Layout change descriptions:
********************
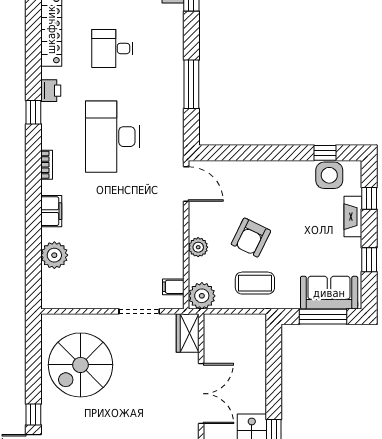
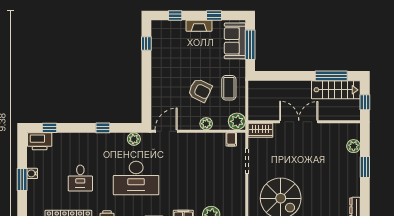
window: (191, 84) -> (103, 128), width x0.46
plant: (174, 133) -> (134, 139), added
side table: (329, 175) -> (161, 41), removed
fireplace: (353, 217) -> (199, 26), moved

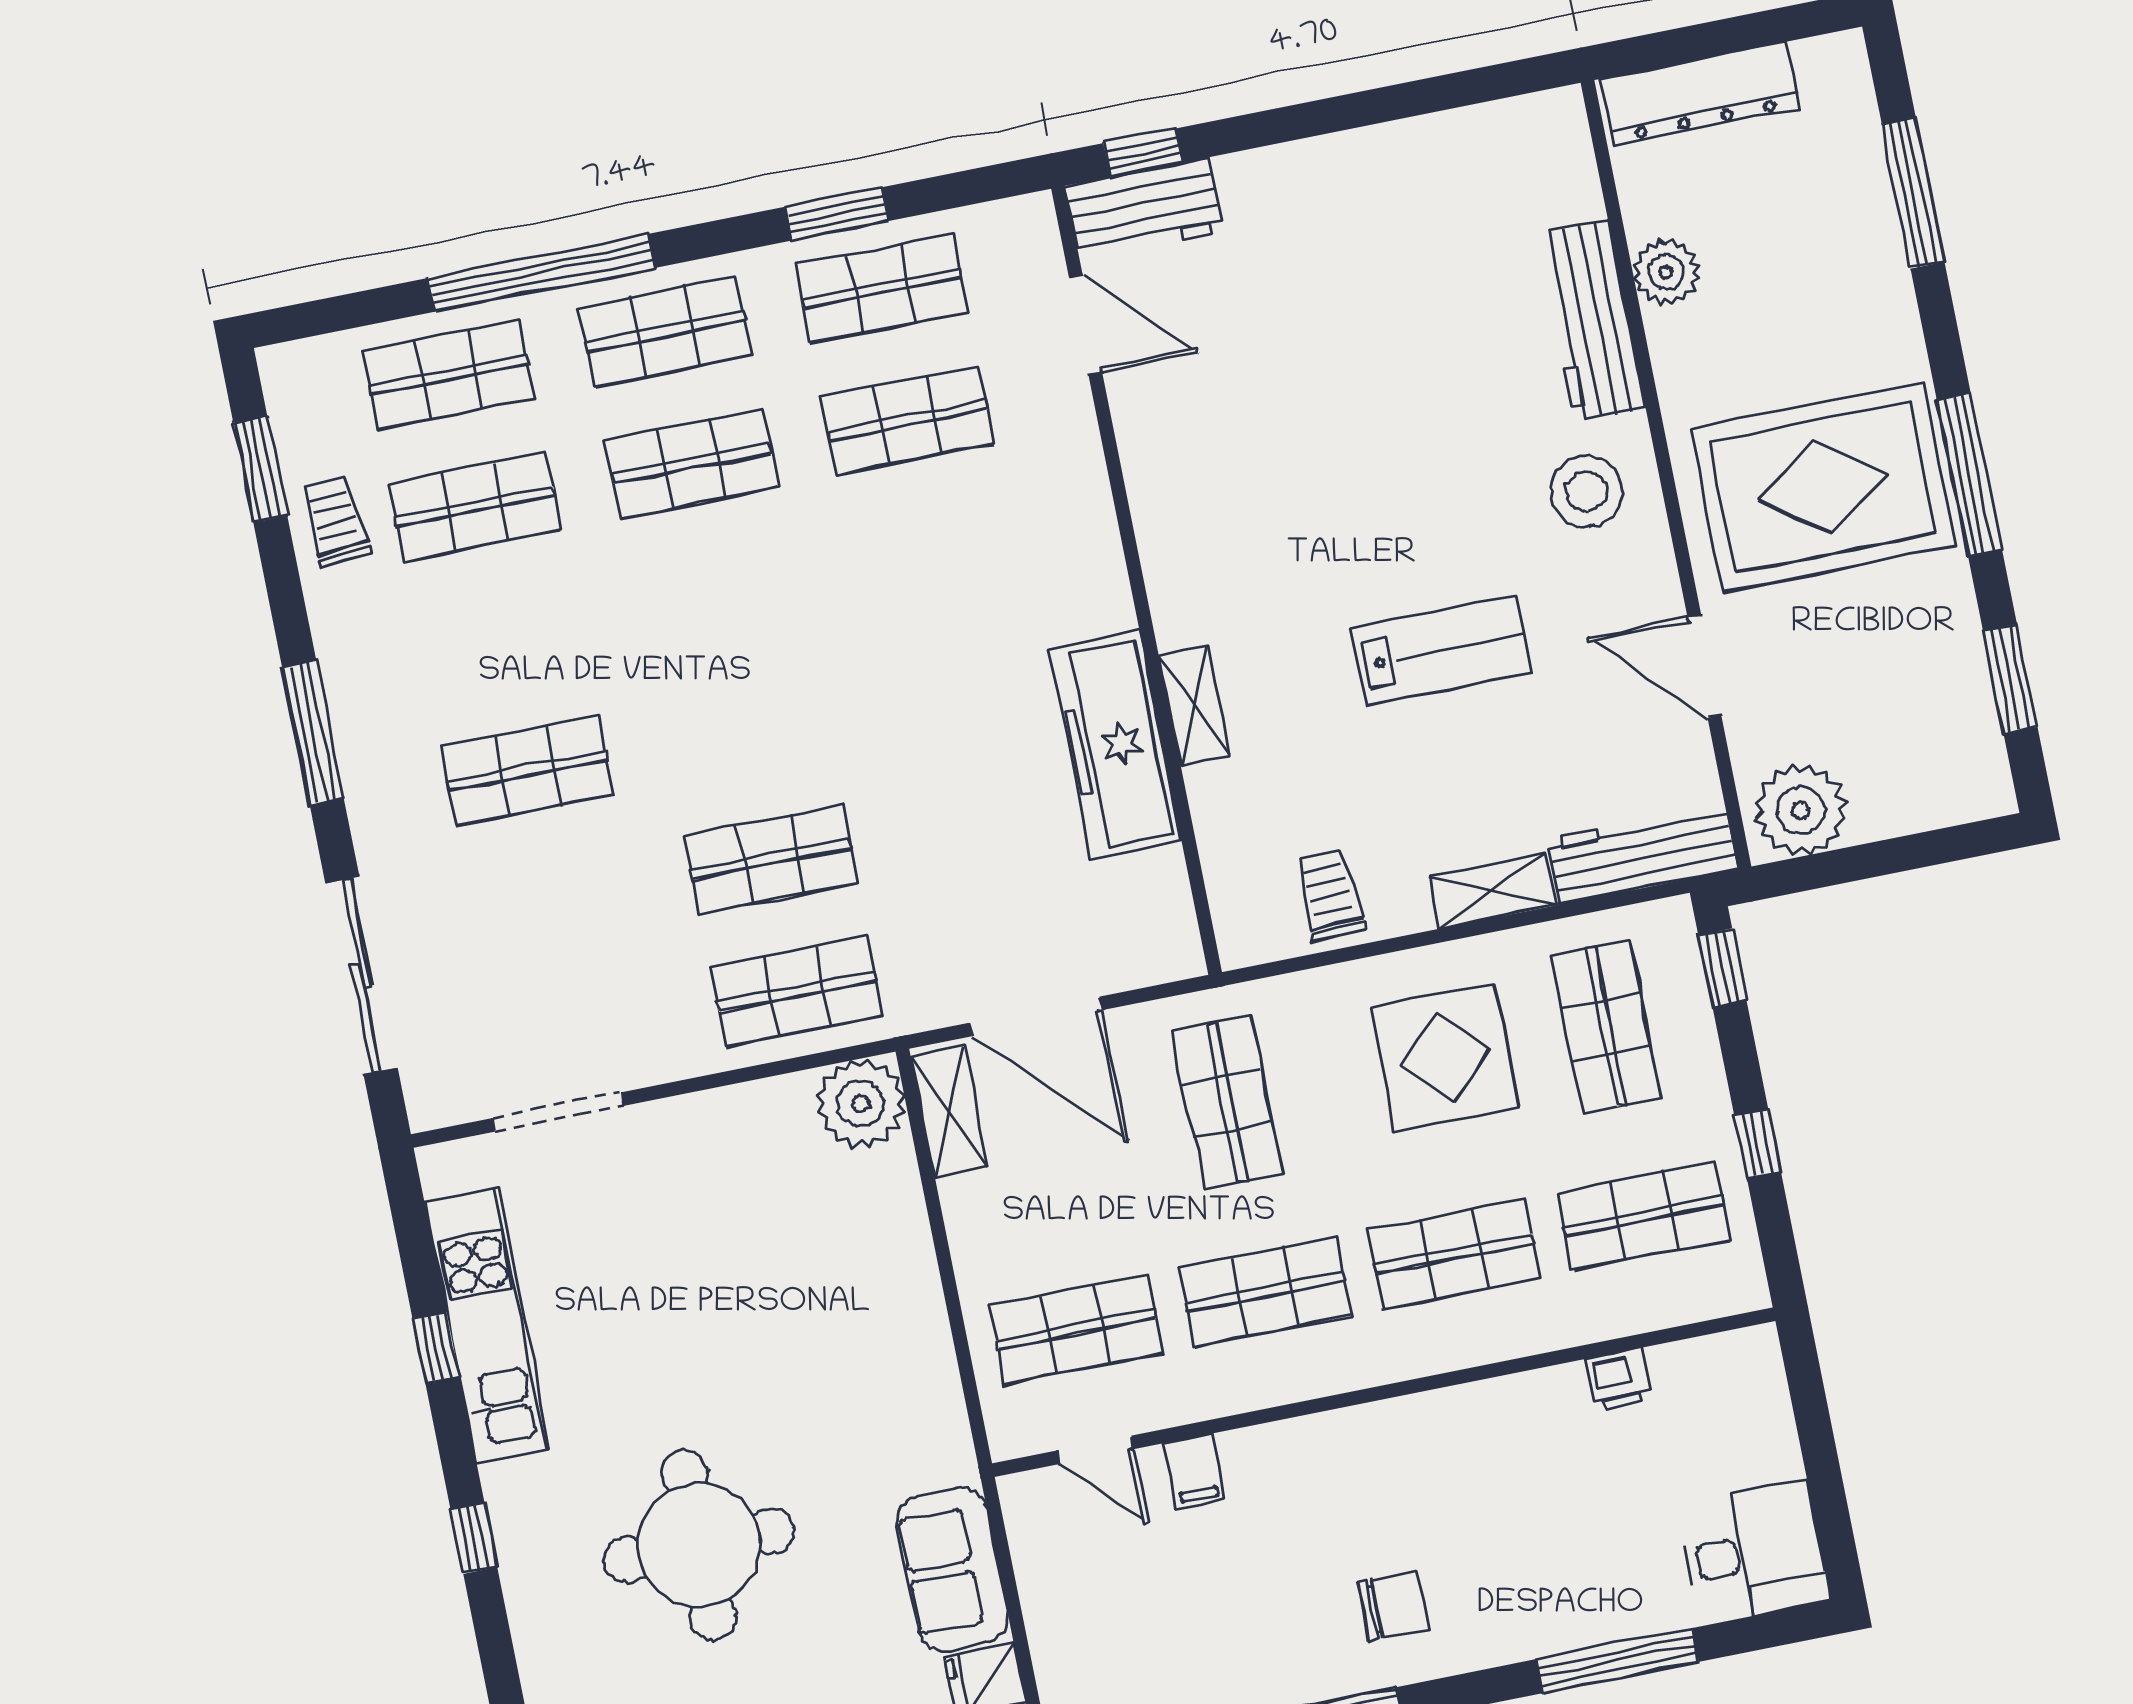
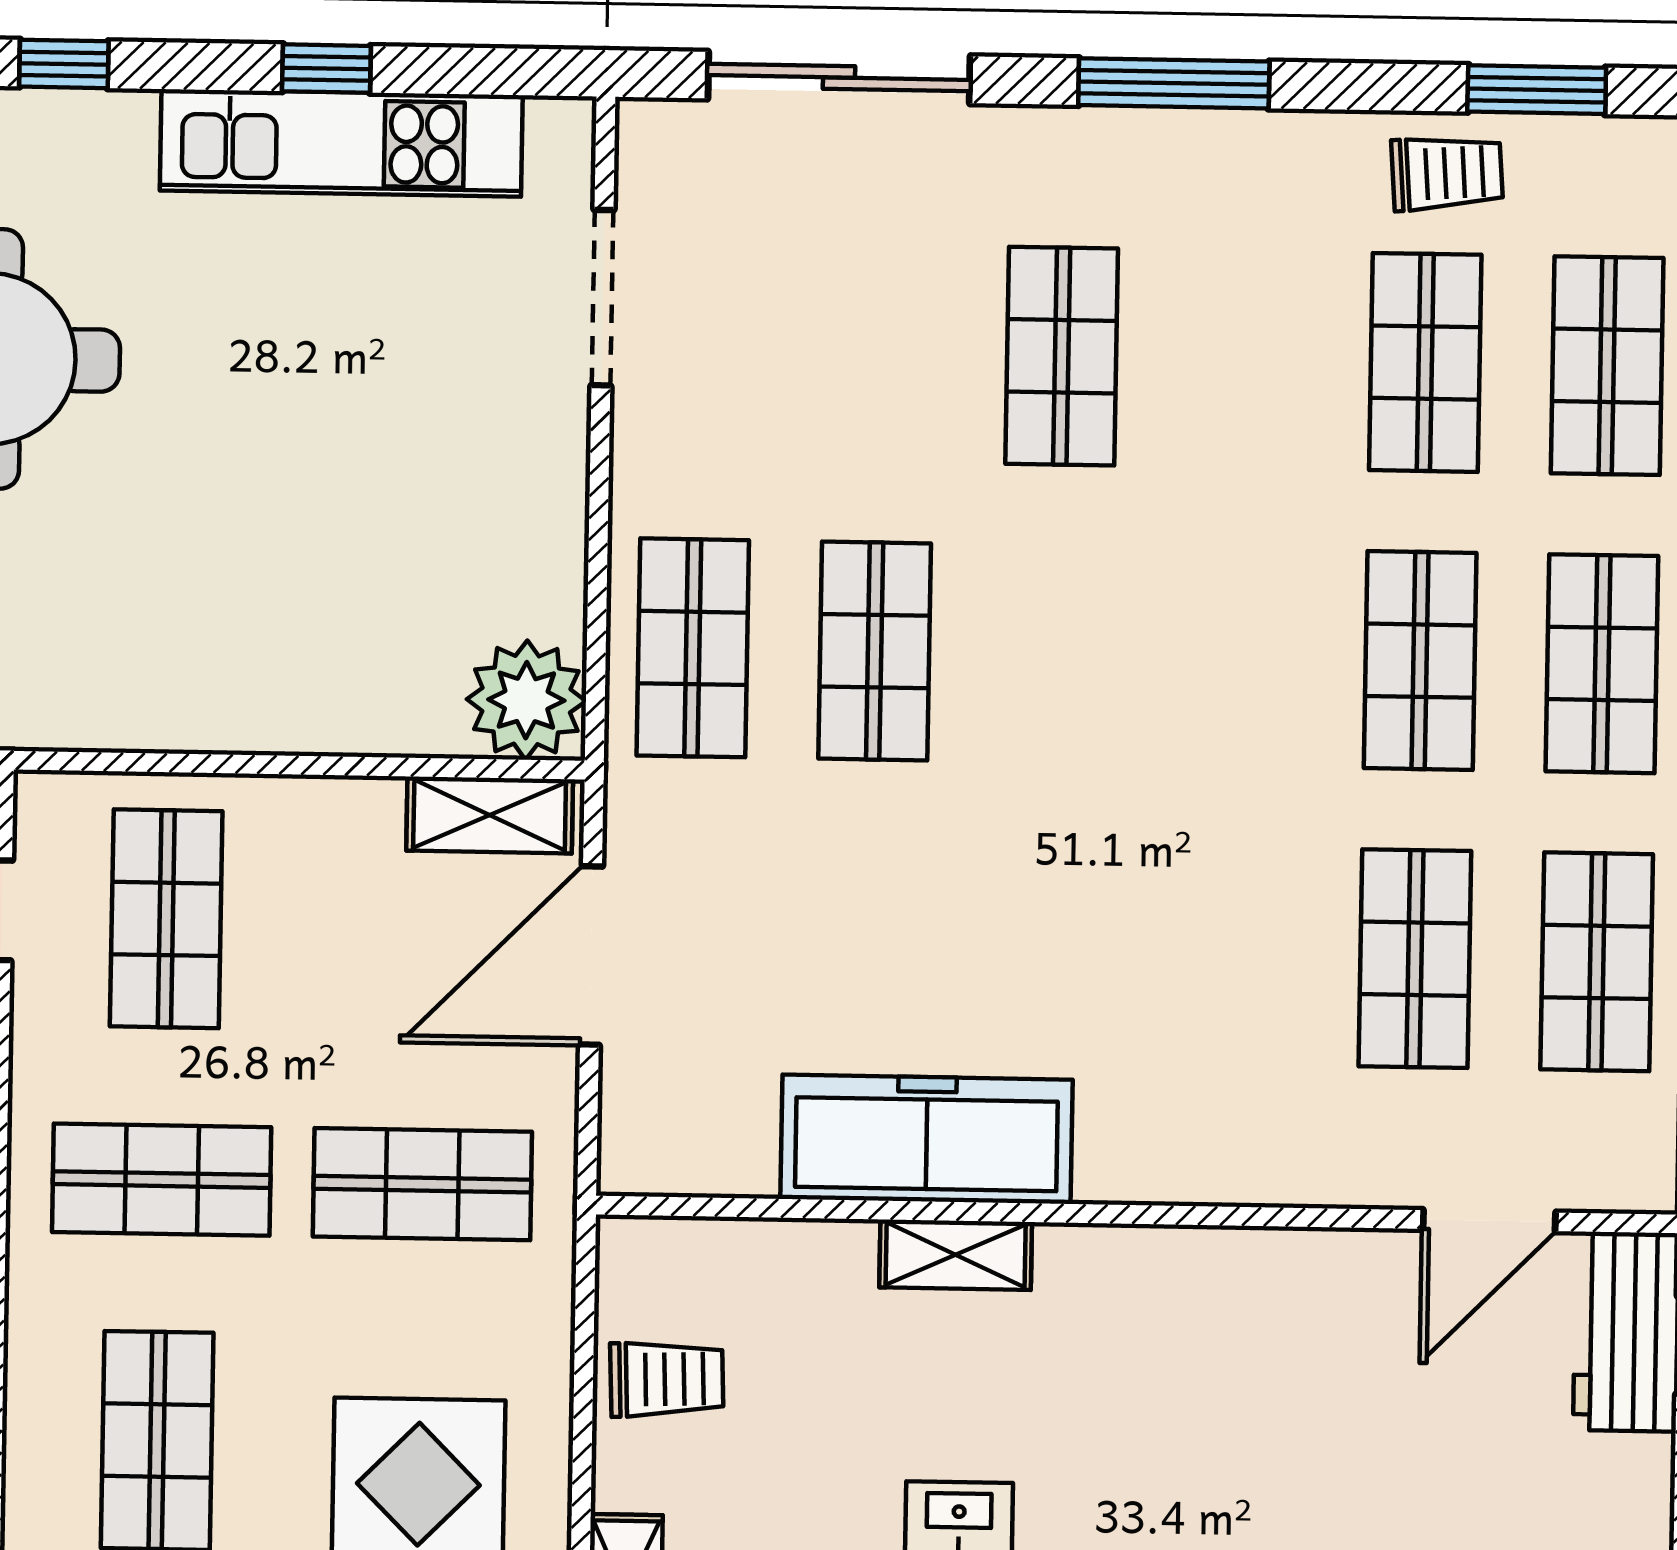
shop shelf: (1265, 1292) -> (162, 1180), turned 90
********************
> GOAL OF THE EXERCISE
Write out every record above exactly, leaving no picture in the result.

> WRITTEN ANSWER
window: (191, 84) -> (103, 128), width x0.46
plant: (174, 133) -> (134, 139), added
side table: (329, 175) -> (161, 41), removed
fireplace: (353, 217) -> (199, 26), moved

shop shelf: (1265, 1292) -> (162, 1180), turned 90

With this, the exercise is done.